→ Directions for this task:
The first line of the entries through the line bearing "Someone carried the brown bucket from 252, 424": copy these lines exactly and return nothing else.

(The records)

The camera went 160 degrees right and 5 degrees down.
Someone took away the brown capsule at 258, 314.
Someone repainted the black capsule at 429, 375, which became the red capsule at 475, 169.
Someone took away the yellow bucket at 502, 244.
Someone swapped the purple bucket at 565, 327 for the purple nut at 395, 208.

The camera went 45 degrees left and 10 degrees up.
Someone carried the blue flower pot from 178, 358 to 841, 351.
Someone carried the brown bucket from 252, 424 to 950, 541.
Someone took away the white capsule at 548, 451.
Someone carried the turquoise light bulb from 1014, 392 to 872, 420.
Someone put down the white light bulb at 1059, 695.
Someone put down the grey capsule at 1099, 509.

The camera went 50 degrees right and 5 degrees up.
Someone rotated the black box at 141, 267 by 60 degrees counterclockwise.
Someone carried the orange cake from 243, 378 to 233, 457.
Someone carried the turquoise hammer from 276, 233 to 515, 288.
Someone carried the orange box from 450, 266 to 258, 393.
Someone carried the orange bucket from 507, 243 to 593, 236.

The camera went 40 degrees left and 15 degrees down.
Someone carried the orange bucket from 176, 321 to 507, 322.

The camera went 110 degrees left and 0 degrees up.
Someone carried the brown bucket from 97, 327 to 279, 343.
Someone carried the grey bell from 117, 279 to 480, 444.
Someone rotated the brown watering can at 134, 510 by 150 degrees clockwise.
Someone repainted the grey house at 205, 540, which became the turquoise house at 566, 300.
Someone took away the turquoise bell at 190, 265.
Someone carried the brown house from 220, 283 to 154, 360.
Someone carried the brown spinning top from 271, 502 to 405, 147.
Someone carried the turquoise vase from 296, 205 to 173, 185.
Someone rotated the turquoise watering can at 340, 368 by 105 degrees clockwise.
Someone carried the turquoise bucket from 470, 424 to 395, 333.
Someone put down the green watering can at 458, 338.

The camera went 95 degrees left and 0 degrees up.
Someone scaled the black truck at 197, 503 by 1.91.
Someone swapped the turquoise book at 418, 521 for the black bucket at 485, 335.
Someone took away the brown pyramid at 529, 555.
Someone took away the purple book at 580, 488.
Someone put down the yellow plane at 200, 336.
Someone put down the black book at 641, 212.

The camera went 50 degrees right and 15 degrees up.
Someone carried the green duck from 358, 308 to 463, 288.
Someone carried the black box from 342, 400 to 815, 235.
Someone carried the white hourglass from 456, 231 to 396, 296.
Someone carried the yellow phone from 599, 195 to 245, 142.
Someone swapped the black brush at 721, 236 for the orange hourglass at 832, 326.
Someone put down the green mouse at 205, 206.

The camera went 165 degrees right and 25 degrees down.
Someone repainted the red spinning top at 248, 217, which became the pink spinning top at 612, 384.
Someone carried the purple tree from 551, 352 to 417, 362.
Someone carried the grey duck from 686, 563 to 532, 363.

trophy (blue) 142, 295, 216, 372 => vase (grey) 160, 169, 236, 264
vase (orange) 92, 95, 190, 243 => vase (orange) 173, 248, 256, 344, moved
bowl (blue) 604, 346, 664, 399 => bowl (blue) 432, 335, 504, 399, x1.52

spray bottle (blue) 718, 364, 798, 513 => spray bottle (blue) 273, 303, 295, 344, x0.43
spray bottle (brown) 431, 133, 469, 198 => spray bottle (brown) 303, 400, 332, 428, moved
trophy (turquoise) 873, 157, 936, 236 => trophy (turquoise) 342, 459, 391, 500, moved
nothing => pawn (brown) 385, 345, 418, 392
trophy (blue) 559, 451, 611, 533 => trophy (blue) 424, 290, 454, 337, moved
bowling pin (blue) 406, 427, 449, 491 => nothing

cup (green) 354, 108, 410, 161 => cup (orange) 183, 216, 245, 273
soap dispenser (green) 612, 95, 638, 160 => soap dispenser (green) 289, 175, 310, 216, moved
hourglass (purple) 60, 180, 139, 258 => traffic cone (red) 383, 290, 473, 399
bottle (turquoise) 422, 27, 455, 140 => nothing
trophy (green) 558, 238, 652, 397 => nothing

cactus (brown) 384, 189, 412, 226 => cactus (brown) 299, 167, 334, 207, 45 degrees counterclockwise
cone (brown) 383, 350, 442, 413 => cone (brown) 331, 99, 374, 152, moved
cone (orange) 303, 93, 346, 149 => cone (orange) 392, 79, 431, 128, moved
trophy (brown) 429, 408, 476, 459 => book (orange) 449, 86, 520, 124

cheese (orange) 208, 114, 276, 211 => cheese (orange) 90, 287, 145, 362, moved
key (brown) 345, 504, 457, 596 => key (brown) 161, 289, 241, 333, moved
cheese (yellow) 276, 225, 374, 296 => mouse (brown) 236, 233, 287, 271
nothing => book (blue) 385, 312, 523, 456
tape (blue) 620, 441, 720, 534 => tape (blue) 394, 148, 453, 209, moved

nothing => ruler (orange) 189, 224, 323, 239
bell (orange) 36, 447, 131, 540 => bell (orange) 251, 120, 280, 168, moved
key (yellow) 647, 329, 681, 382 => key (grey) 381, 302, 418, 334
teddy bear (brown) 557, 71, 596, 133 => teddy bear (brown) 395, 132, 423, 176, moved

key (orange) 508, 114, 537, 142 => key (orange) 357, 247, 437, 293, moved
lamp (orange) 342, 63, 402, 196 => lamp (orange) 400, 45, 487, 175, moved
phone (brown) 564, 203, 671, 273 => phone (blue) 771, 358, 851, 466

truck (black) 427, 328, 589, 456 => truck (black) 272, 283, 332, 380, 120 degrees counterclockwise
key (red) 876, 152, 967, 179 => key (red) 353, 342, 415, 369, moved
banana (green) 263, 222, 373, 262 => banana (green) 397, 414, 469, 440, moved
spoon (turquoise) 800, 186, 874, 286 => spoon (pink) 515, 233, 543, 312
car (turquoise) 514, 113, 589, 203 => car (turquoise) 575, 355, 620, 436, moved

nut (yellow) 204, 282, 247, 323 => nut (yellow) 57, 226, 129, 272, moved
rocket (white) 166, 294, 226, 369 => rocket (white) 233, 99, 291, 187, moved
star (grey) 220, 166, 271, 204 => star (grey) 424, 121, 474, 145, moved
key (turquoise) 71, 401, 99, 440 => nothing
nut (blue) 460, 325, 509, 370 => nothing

(End The records)

→ Expected answer:
The camera went 160 degrees right and 5 degrees down.
Someone took away the brown capsule at 258, 314.
Someone repainted the black capsule at 429, 375, which became the red capsule at 475, 169.
Someone took away the yellow bucket at 502, 244.
Someone swapped the purple bucket at 565, 327 for the purple nut at 395, 208.

The camera went 45 degrees left and 10 degrees up.
Someone carried the blue flower pot from 178, 358 to 841, 351.
Someone carried the brown bucket from 252, 424 to 950, 541.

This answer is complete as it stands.